* [TASK INSTRUCTIONS]
Write out the records that follow exactly. Do not include pictures.

[Collected data]
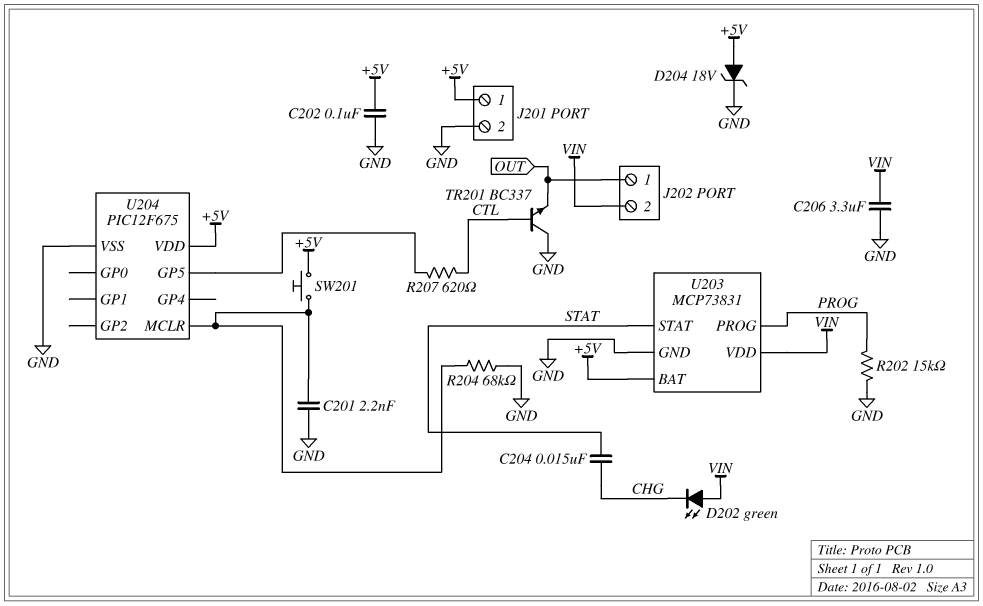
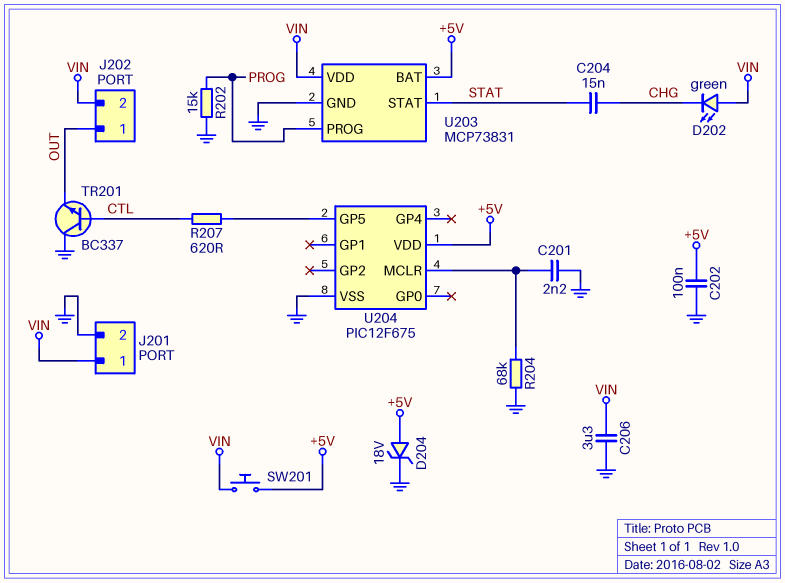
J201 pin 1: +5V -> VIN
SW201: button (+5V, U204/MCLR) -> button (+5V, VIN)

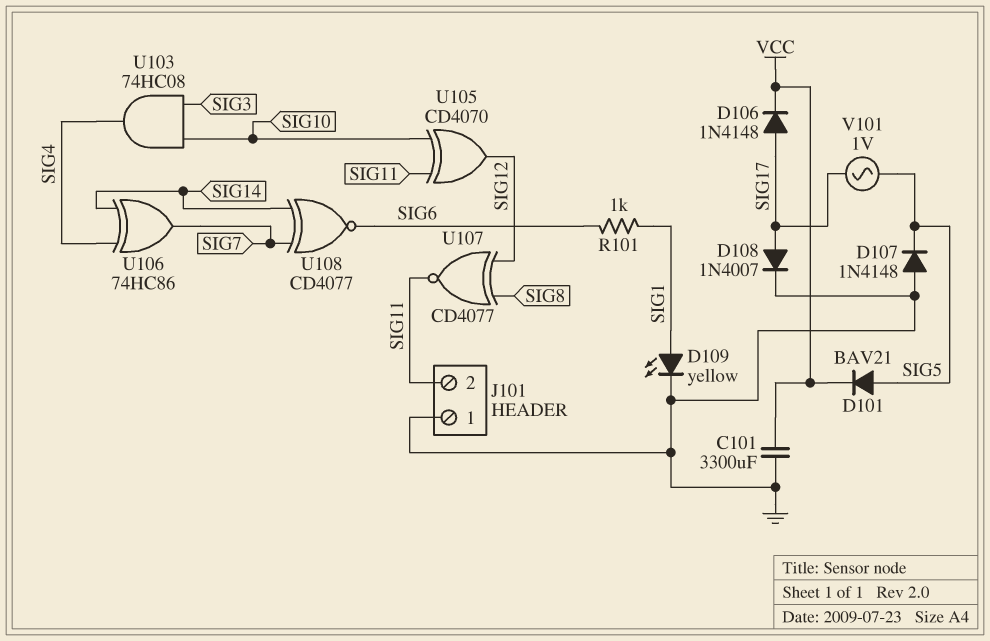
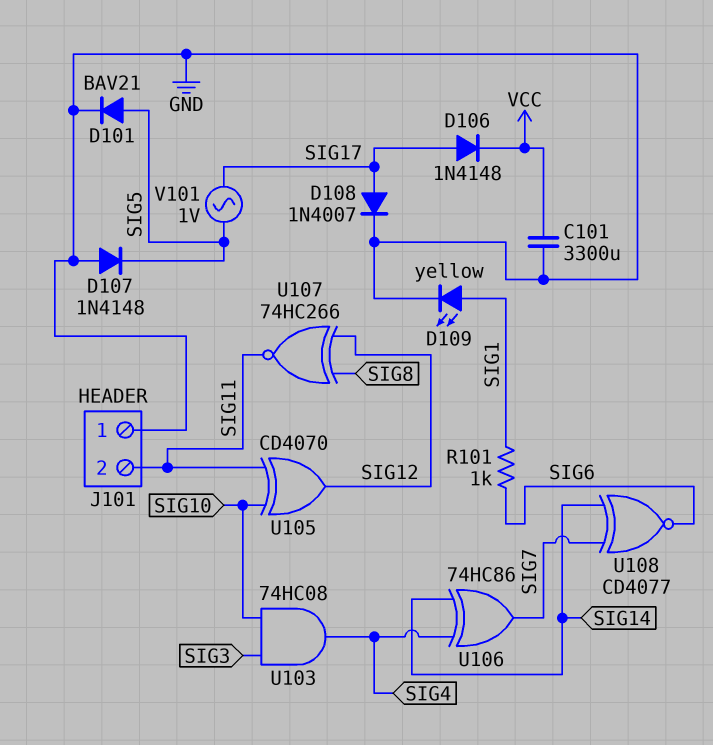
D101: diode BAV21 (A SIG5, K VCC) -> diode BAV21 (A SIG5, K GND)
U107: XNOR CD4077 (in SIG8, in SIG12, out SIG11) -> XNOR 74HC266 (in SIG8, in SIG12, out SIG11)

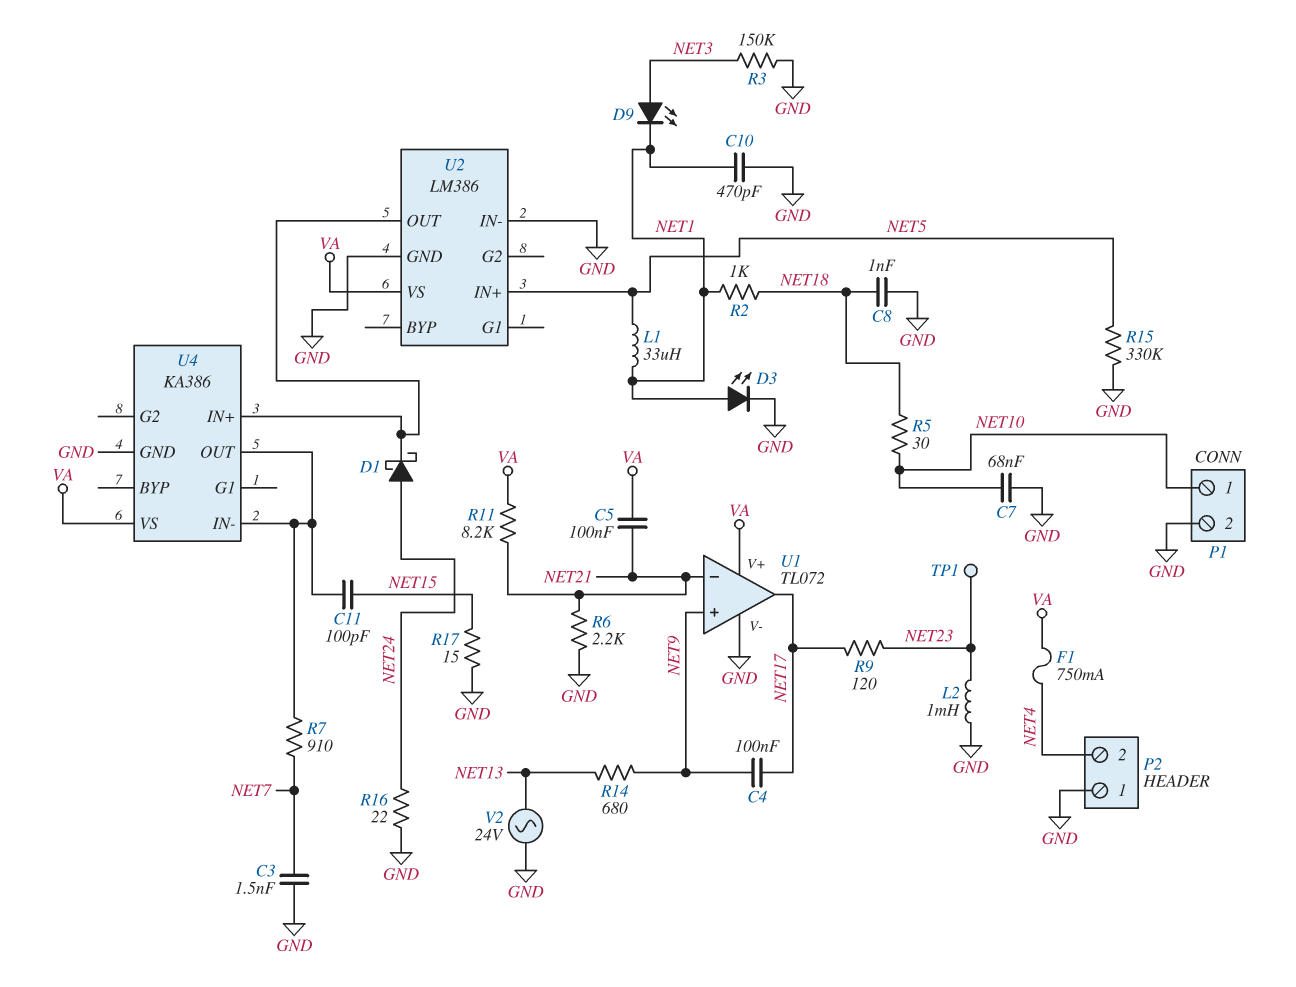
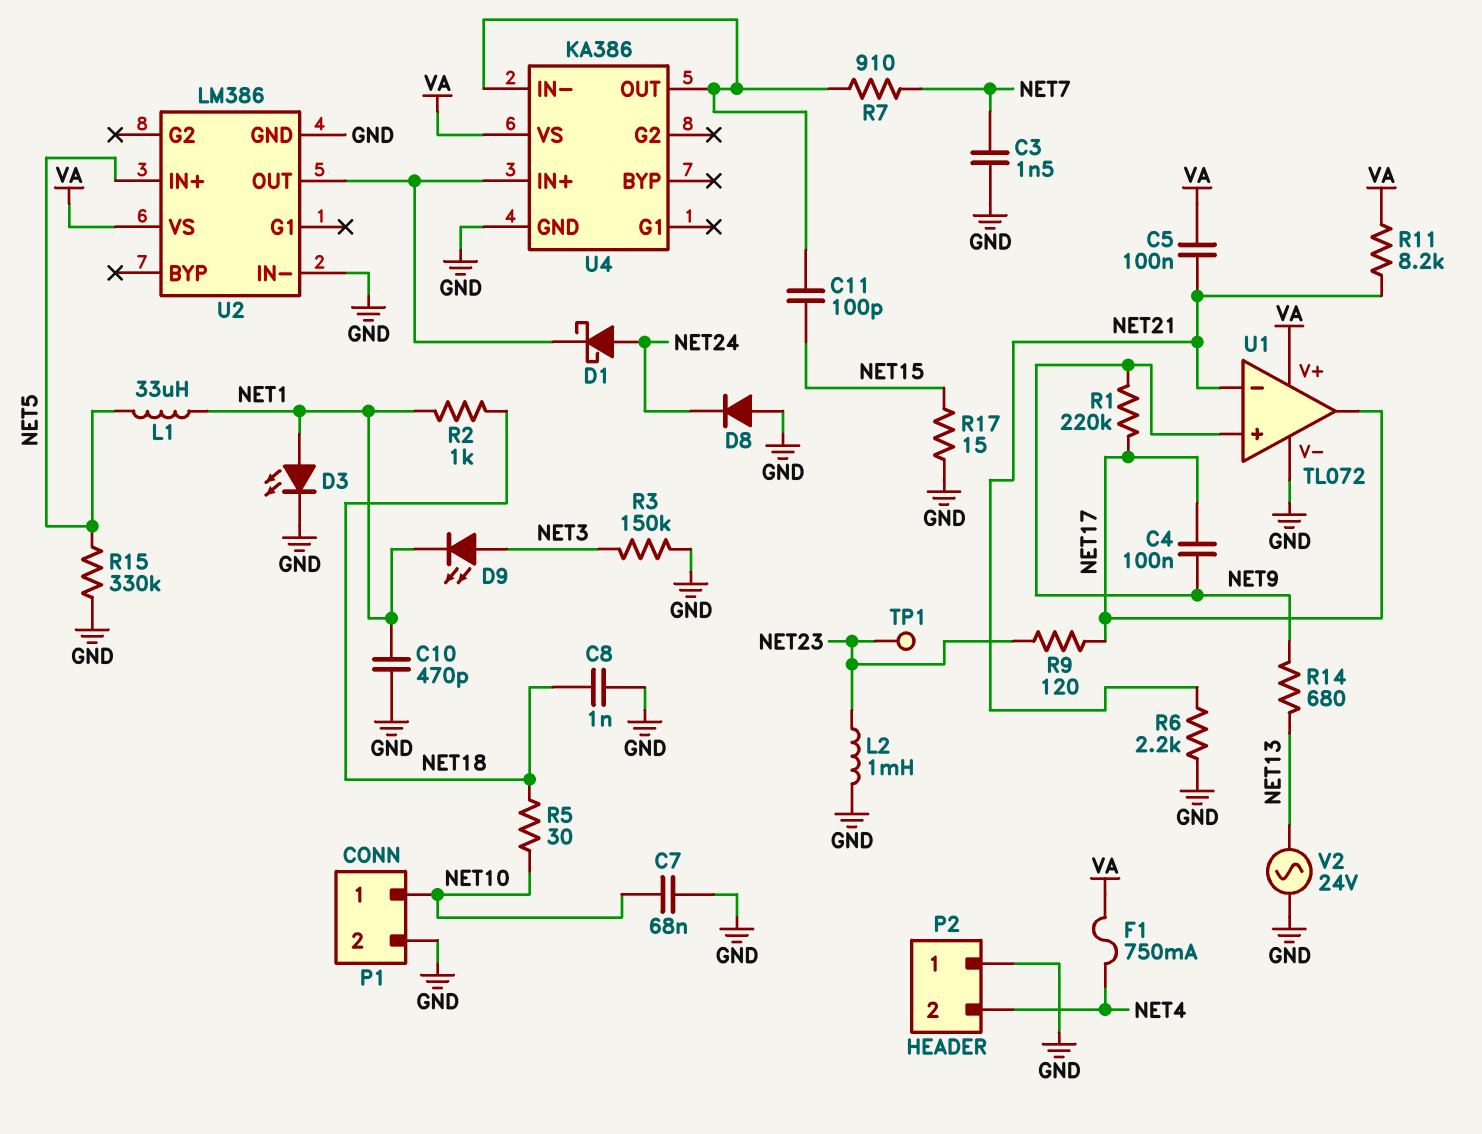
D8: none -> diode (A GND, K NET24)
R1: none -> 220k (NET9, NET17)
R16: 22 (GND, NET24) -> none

* [TASK ANSWER]
J201 pin 1: +5V -> VIN
SW201: button (+5V, U204/MCLR) -> button (+5V, VIN)

D101: diode BAV21 (A SIG5, K VCC) -> diode BAV21 (A SIG5, K GND)
U107: XNOR CD4077 (in SIG8, in SIG12, out SIG11) -> XNOR 74HC266 (in SIG8, in SIG12, out SIG11)

D8: none -> diode (A GND, K NET24)
R1: none -> 220k (NET9, NET17)
R16: 22 (GND, NET24) -> none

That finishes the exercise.